DIRECTION. Starting at the line containing "TLD: 2:11 -> 1:45" and ending at the line containing "Delhi: 6:19 -> 6:35", format those lines as a JSON list of strings with one string per line. Skip blank lines and leave out the pictures.

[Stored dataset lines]

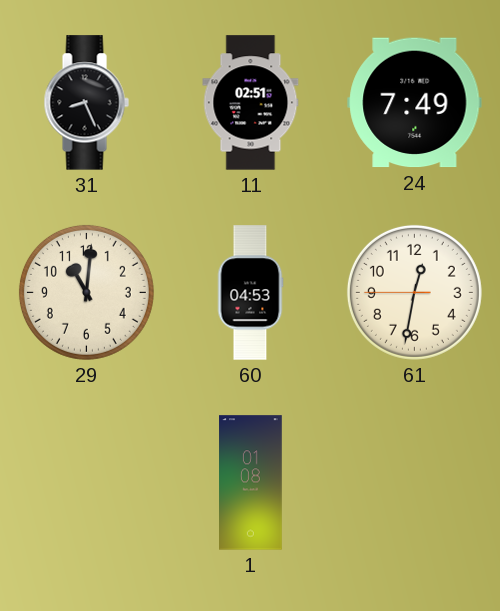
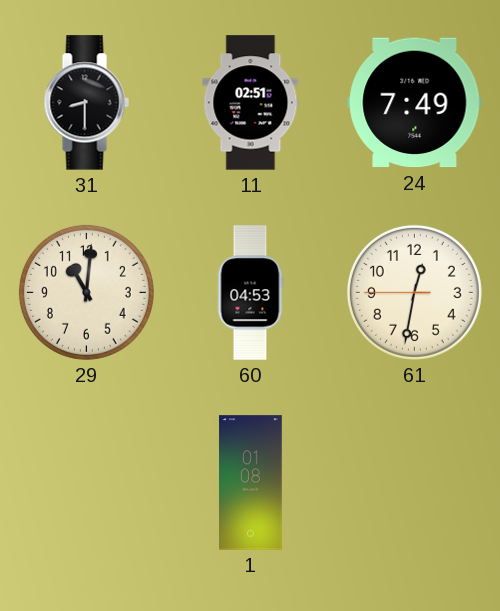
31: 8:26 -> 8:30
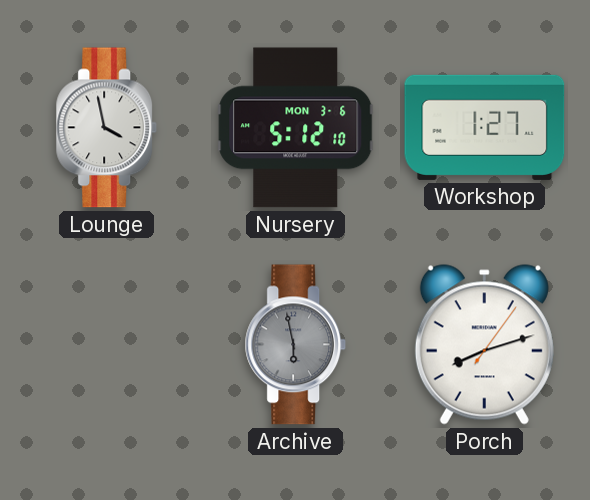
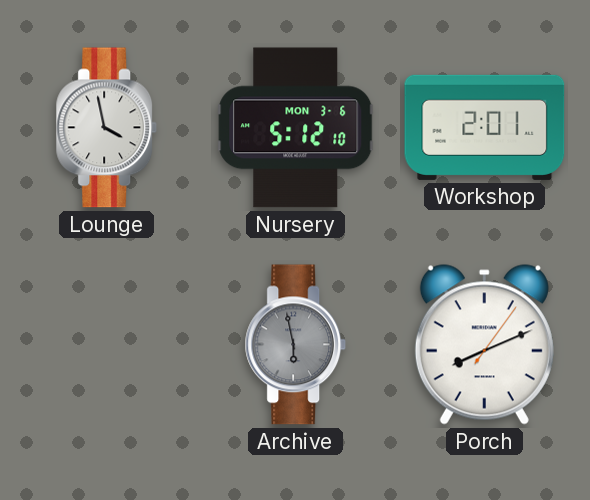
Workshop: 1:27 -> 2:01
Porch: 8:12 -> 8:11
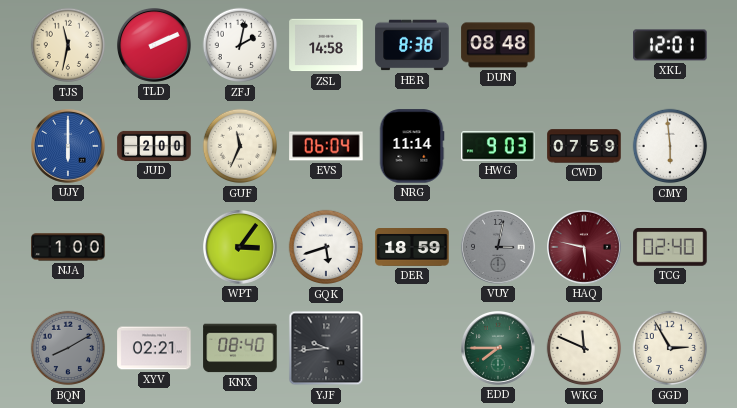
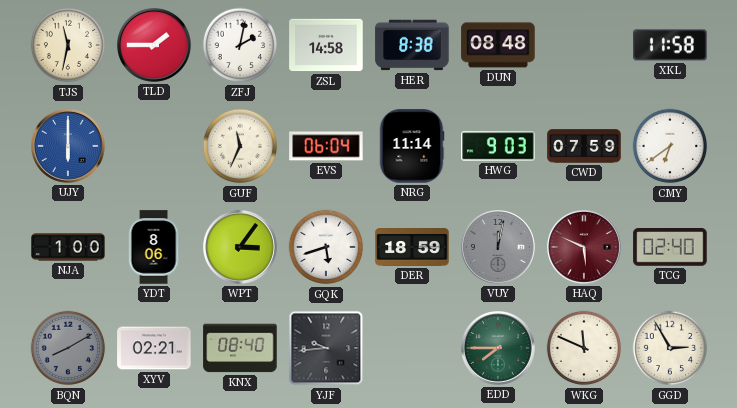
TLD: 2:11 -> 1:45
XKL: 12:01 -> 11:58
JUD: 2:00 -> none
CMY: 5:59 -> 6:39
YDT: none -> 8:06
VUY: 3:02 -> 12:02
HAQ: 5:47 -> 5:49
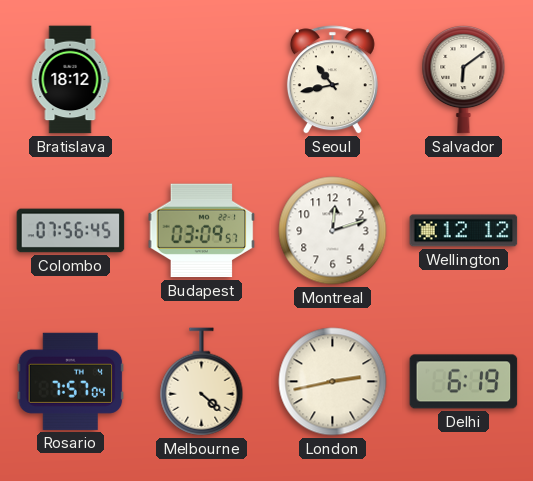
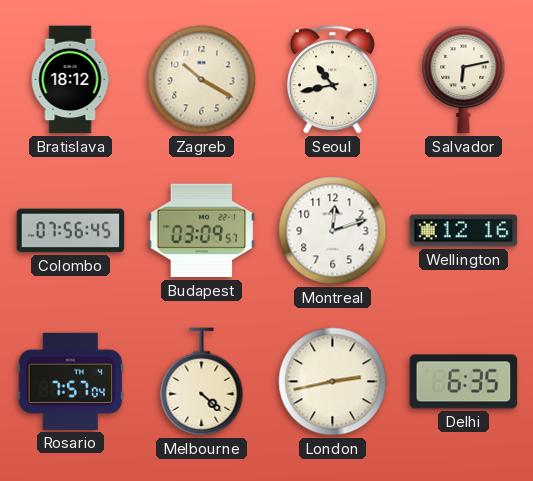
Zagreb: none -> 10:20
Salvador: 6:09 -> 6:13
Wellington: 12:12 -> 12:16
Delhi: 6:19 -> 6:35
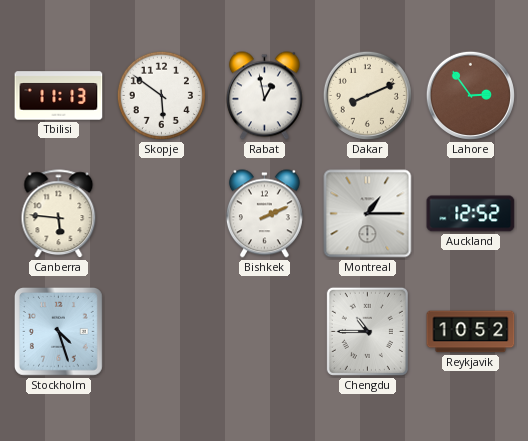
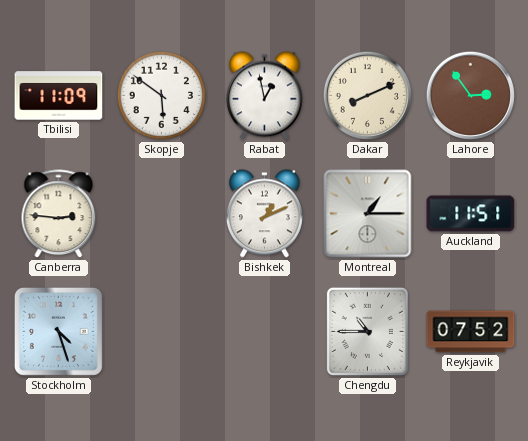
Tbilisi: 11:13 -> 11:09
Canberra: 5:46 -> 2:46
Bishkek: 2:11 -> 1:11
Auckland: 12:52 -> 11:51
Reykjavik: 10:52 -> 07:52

EXPECTED ANSWER.
[
  "TLD: 2:11 -> 1:45",
  "XKL: 12:01 -> 11:58",
  "JUD: 2:00 -> none",
  "CMY: 5:59 -> 6:39",
  "YDT: none -> 8:06",
  "VUY: 3:02 -> 12:02",
  "HAQ: 5:47 -> 5:49",
  "Zagreb: none -> 10:20",
  "Salvador: 6:09 -> 6:13",
  "Wellington: 12:12 -> 12:16",
  "Delhi: 6:19 -> 6:35"
]